What you should do — I'd like every line in the following listing that holds "brown" copied.

Given material —
--- START ---
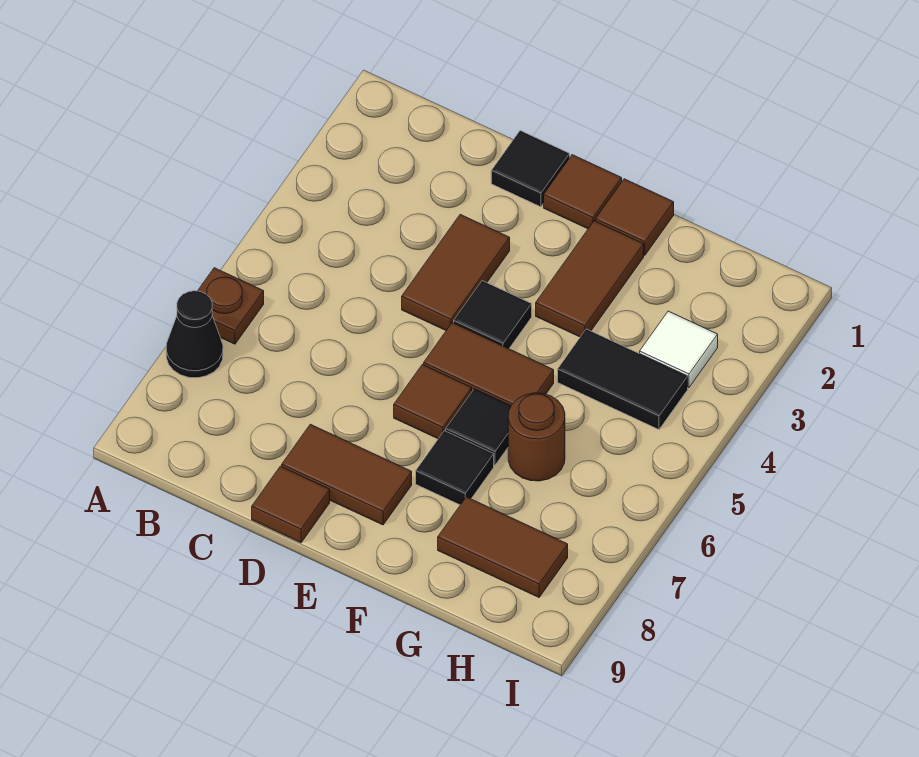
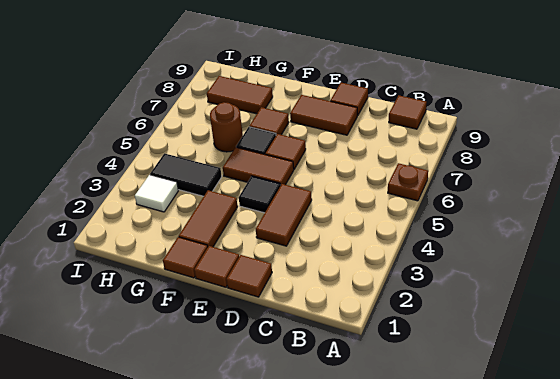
black cone A7 level 1 -> none
none -> brown tile B9 level 1
black tile D1 level 1 -> brown tile D1 level 1
black tile F7 level 1 -> brown tile F7 level 1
--- END ---
Response to the task —
none -> brown tile B9 level 1
black tile D1 level 1 -> brown tile D1 level 1
black tile F7 level 1 -> brown tile F7 level 1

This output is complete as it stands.